------ Task inputs ------
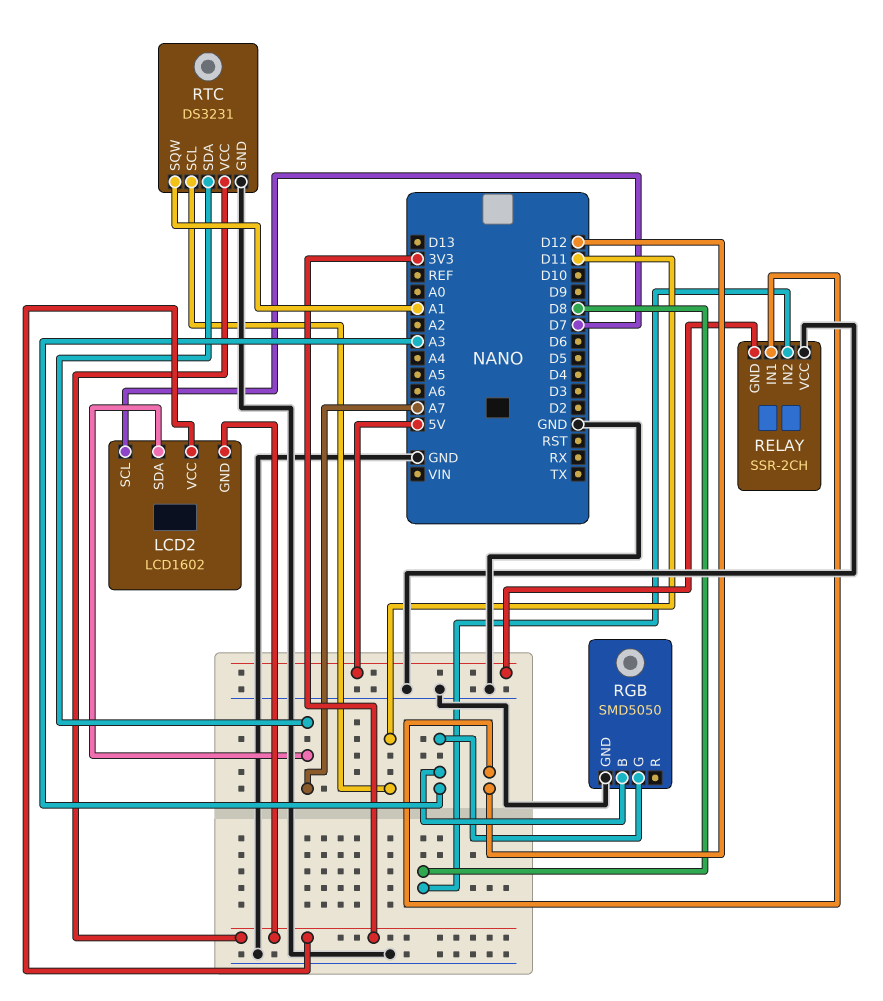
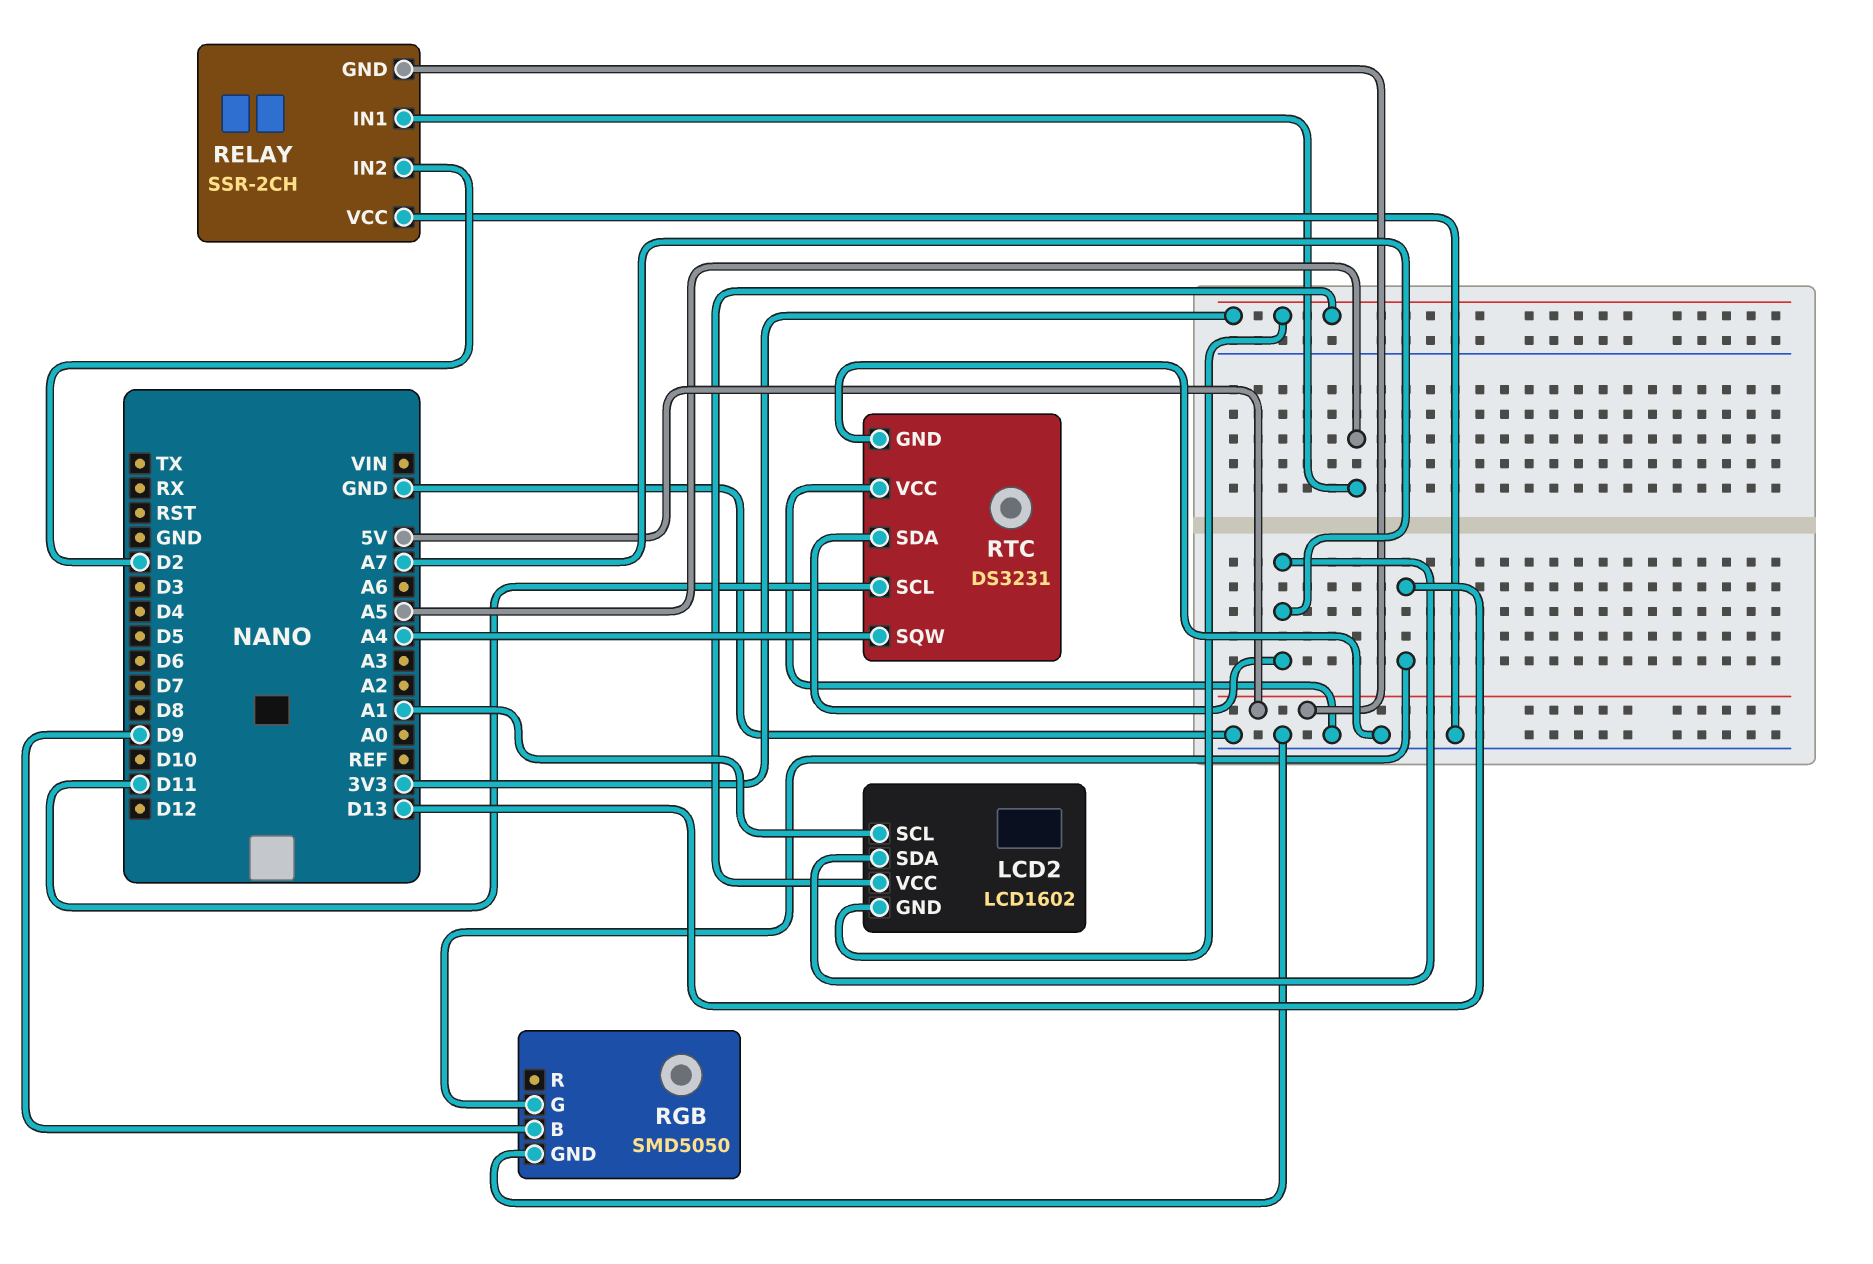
LCD2 pin SCL: D7 -> A1
RELAY pin IN1: D12 -> A5
RELAY pin IN2: D8 -> D2
RGB pin B: A3 -> D9
RGB pin G: A3 -> D13
RTC pin SQW: A1 -> A4
RTC pin VCC: 3V3 -> GND

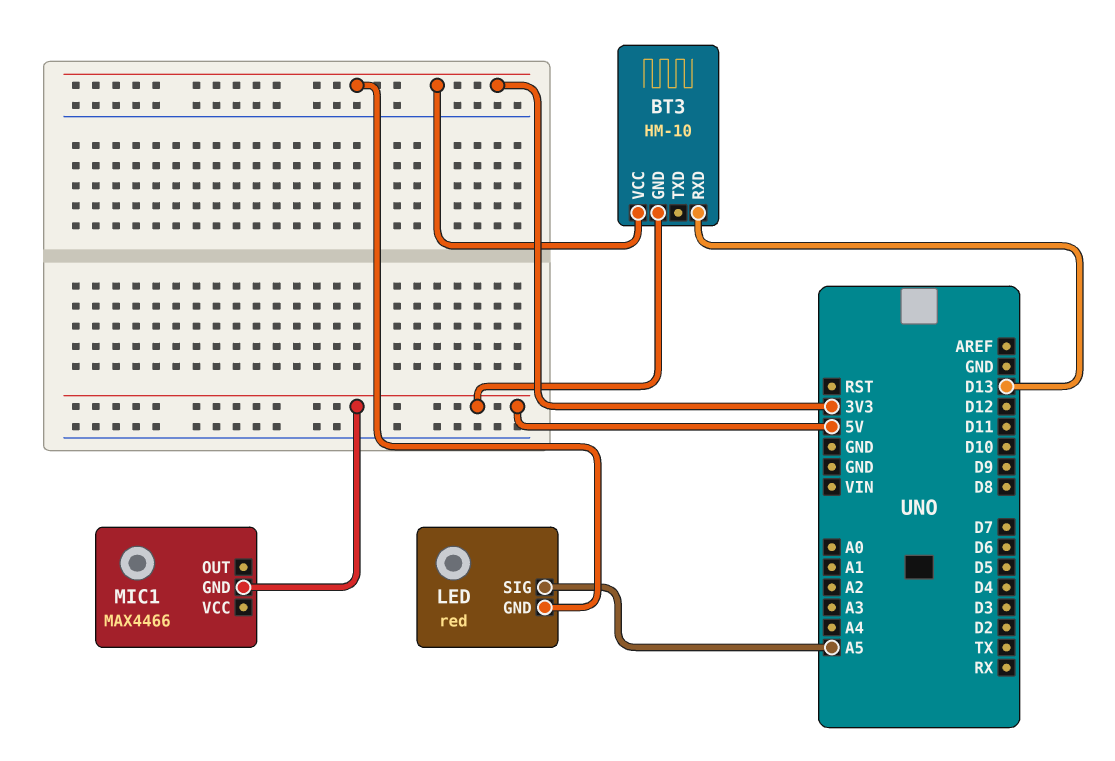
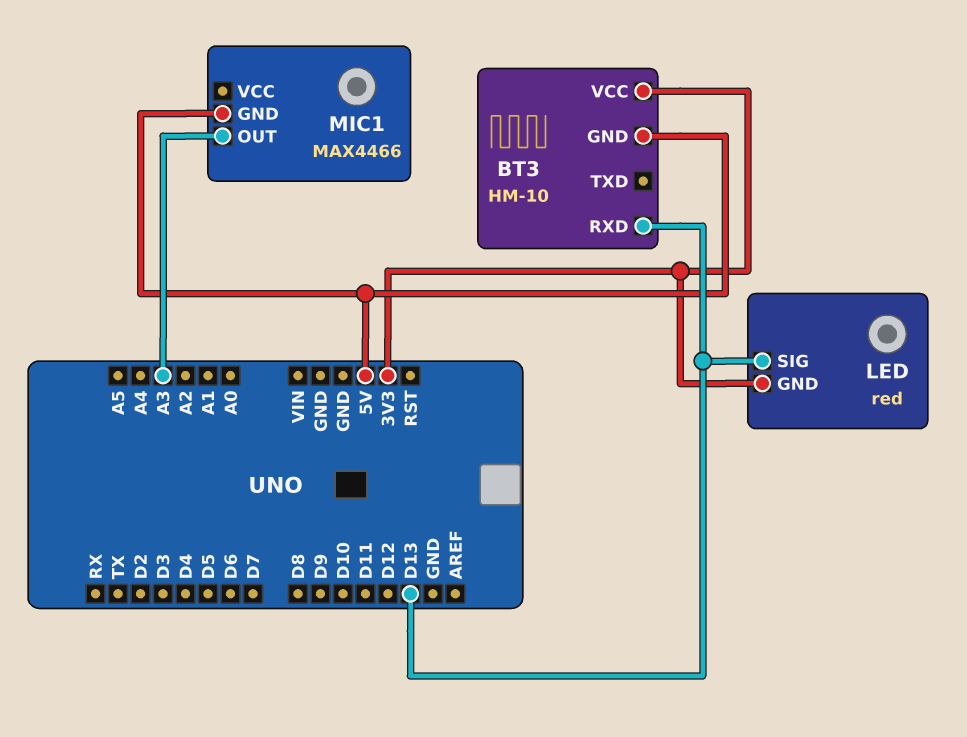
LED pin SIG: A5 -> D13
MIC1 pin OUT: none -> A3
------
## [Goal of the exercise]
What is needed is every line from the one with "RTC pin VCC: 3V3 -> GND" to the final line of the listing above, set down exactly and with the pictures left out.

## [Result of the task]
RTC pin VCC: 3V3 -> GND

LED pin SIG: A5 -> D13
MIC1 pin OUT: none -> A3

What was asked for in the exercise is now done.